#### [Exercise aim]
Send back the entries exactly as they were given.

(Input data Opens)

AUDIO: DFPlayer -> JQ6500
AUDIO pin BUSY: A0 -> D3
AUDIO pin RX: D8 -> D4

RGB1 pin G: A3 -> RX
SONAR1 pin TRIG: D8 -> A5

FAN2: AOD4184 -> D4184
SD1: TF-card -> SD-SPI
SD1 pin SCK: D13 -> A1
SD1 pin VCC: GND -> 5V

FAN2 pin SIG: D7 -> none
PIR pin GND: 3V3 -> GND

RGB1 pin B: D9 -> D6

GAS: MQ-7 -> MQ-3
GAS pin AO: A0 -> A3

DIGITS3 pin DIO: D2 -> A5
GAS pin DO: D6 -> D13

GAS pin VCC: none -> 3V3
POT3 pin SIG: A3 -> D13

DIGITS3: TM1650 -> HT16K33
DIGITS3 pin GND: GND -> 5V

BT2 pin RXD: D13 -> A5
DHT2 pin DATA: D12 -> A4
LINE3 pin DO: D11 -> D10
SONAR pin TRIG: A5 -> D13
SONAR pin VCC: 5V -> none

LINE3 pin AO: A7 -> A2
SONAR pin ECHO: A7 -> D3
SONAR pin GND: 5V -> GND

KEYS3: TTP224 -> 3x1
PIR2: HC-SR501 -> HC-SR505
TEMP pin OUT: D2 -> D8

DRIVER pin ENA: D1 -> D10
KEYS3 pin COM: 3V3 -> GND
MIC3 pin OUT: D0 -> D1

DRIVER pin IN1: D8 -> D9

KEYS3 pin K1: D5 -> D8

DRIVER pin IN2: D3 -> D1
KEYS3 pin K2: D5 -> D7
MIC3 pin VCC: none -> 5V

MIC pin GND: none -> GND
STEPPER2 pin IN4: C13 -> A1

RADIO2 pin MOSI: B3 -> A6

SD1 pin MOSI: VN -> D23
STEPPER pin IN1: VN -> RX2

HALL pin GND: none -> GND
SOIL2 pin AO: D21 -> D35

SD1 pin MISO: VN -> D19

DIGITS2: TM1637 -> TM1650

(Input data Closes)

#### [Response area]
AUDIO: DFPlayer -> JQ6500
AUDIO pin BUSY: A0 -> D3
AUDIO pin RX: D8 -> D4

RGB1 pin G: A3 -> RX
SONAR1 pin TRIG: D8 -> A5

FAN2: AOD4184 -> D4184
SD1: TF-card -> SD-SPI
SD1 pin SCK: D13 -> A1
SD1 pin VCC: GND -> 5V

FAN2 pin SIG: D7 -> none
PIR pin GND: 3V3 -> GND

RGB1 pin B: D9 -> D6

GAS: MQ-7 -> MQ-3
GAS pin AO: A0 -> A3

DIGITS3 pin DIO: D2 -> A5
GAS pin DO: D6 -> D13

GAS pin VCC: none -> 3V3
POT3 pin SIG: A3 -> D13

DIGITS3: TM1650 -> HT16K33
DIGITS3 pin GND: GND -> 5V

BT2 pin RXD: D13 -> A5
DHT2 pin DATA: D12 -> A4
LINE3 pin DO: D11 -> D10
SONAR pin TRIG: A5 -> D13
SONAR pin VCC: 5V -> none

LINE3 pin AO: A7 -> A2
SONAR pin ECHO: A7 -> D3
SONAR pin GND: 5V -> GND

KEYS3: TTP224 -> 3x1
PIR2: HC-SR501 -> HC-SR505
TEMP pin OUT: D2 -> D8

DRIVER pin ENA: D1 -> D10
KEYS3 pin COM: 3V3 -> GND
MIC3 pin OUT: D0 -> D1

DRIVER pin IN1: D8 -> D9

KEYS3 pin K1: D5 -> D8

DRIVER pin IN2: D3 -> D1
KEYS3 pin K2: D5 -> D7
MIC3 pin VCC: none -> 5V

MIC pin GND: none -> GND
STEPPER2 pin IN4: C13 -> A1

RADIO2 pin MOSI: B3 -> A6

SD1 pin MOSI: VN -> D23
STEPPER pin IN1: VN -> RX2

HALL pin GND: none -> GND
SOIL2 pin AO: D21 -> D35

SD1 pin MISO: VN -> D19

DIGITS2: TM1637 -> TM1650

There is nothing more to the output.